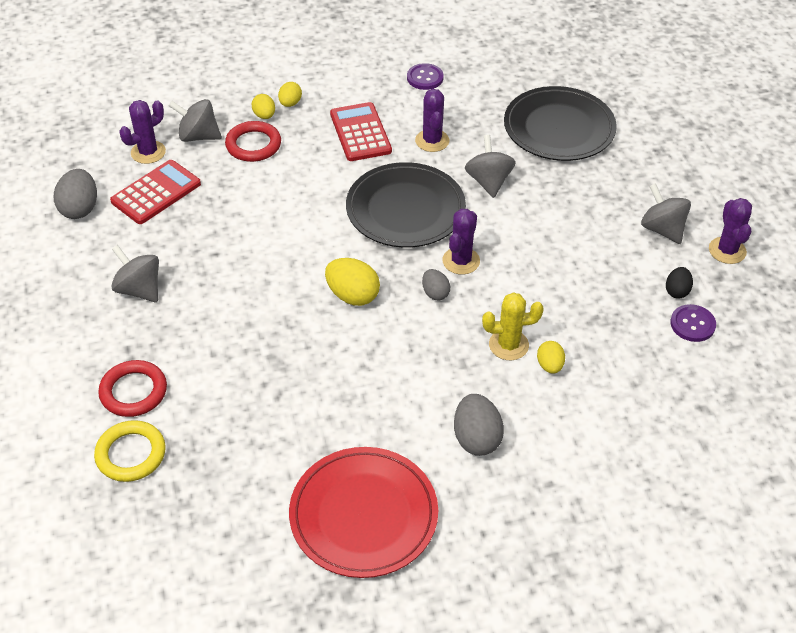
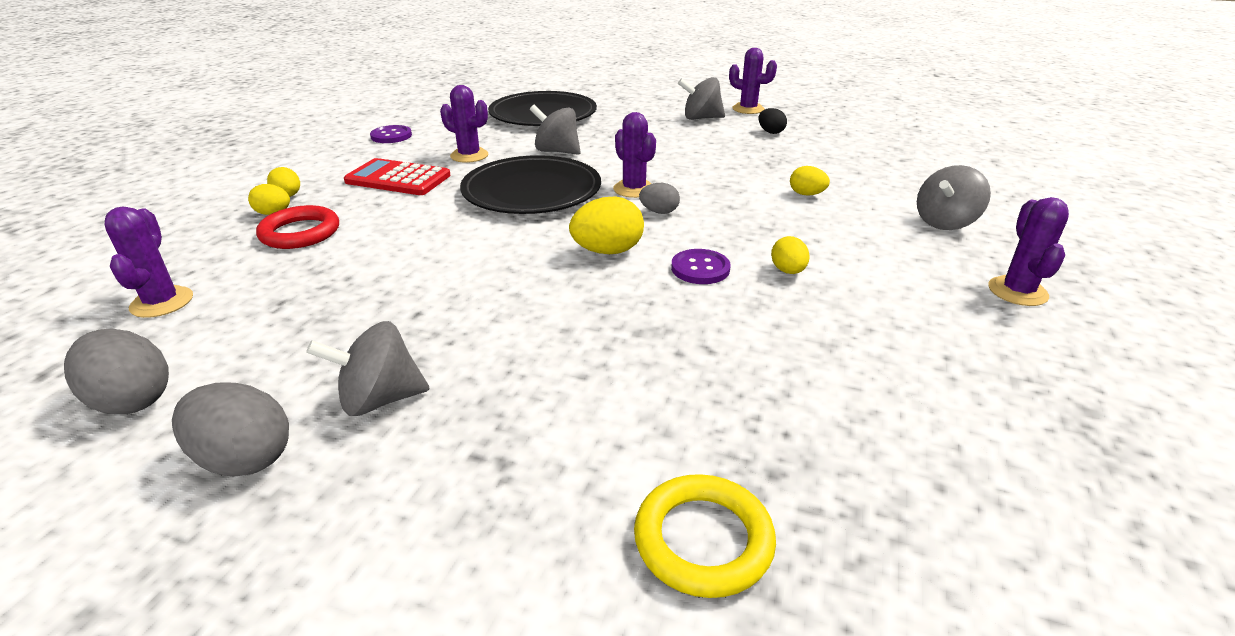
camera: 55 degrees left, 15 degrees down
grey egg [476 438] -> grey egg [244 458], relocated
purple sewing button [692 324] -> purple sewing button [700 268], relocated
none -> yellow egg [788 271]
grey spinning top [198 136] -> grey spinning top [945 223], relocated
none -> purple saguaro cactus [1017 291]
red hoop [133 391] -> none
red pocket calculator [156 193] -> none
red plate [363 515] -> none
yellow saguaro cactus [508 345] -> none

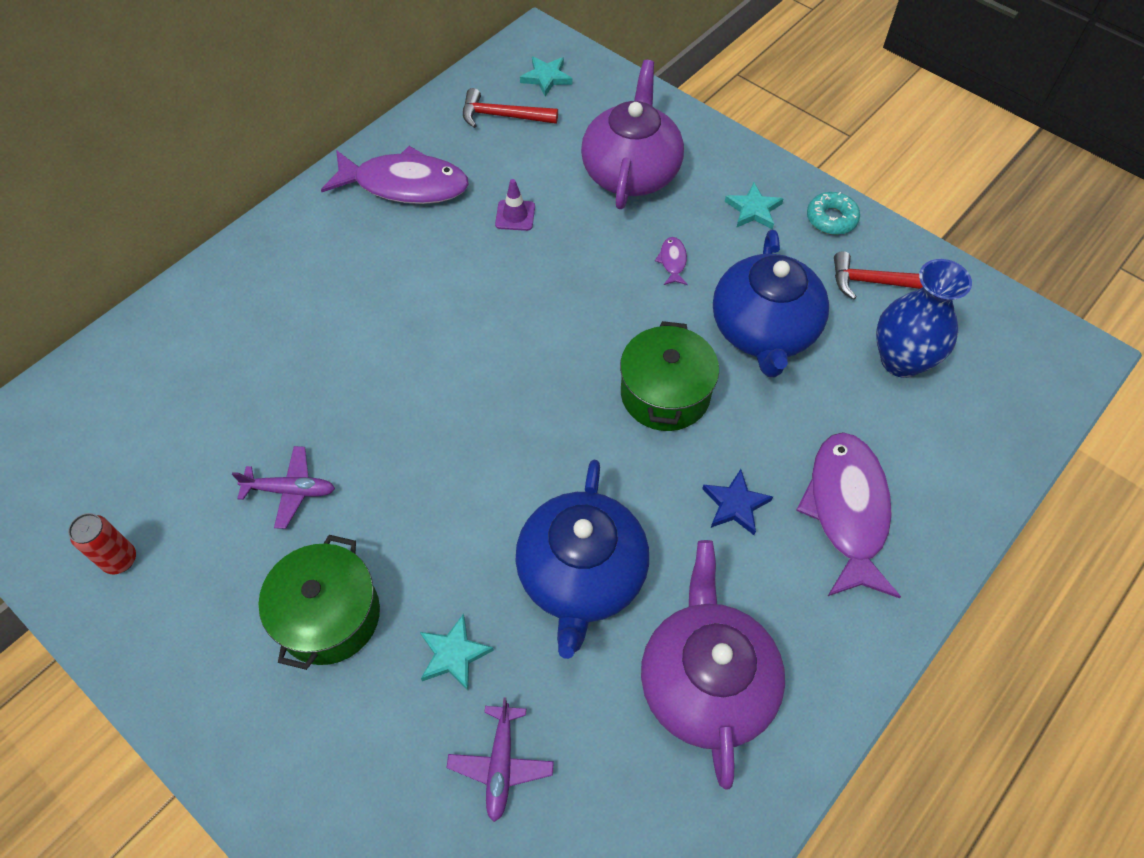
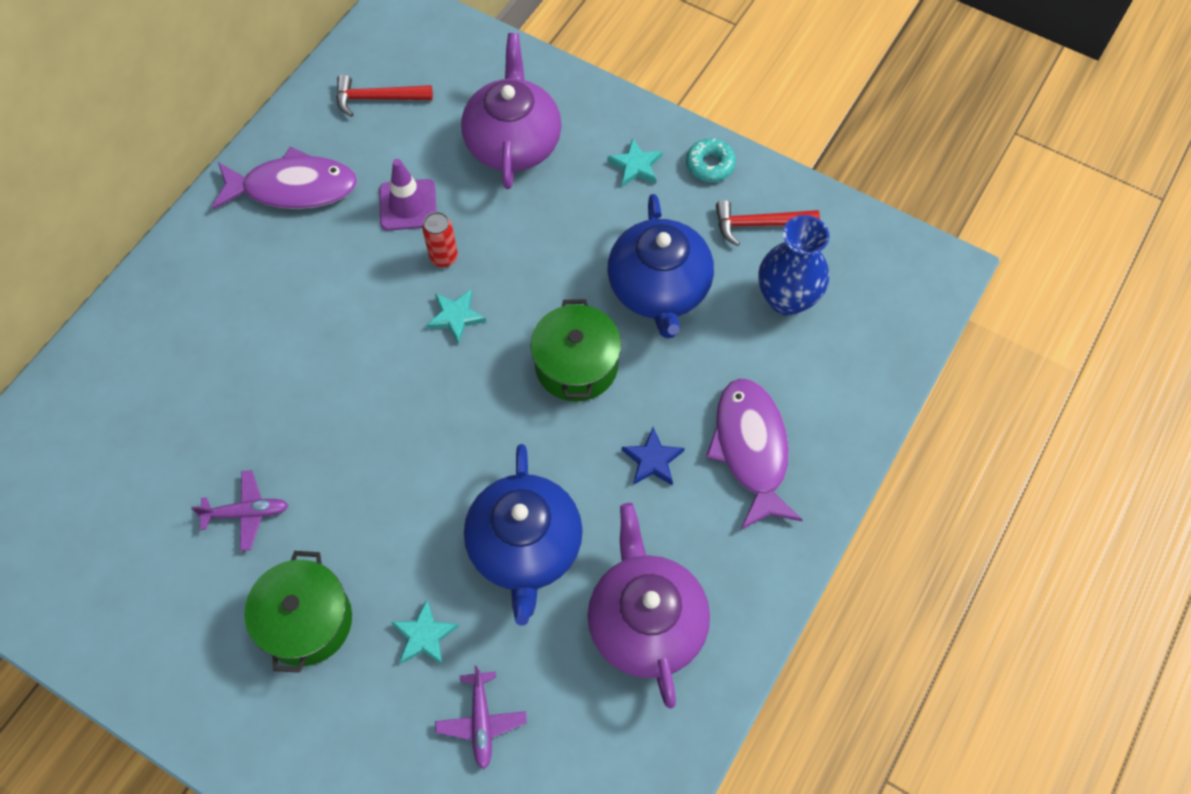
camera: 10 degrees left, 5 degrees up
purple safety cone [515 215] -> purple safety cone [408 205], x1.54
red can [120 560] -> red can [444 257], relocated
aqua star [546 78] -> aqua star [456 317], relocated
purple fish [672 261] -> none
- - - - - - -
* **Exercise**
Every line from the one with "red plate [363 515] -> none" through the last line of the data must be copied exactly. Leave the pictures out.

* **The answer**
red plate [363 515] -> none
yellow saguaro cactus [508 345] -> none

camera: 10 degrees left, 5 degrees up
purple safety cone [515 215] -> purple safety cone [408 205], x1.54
red can [120 560] -> red can [444 257], relocated
aqua star [546 78] -> aqua star [456 317], relocated
purple fish [672 261] -> none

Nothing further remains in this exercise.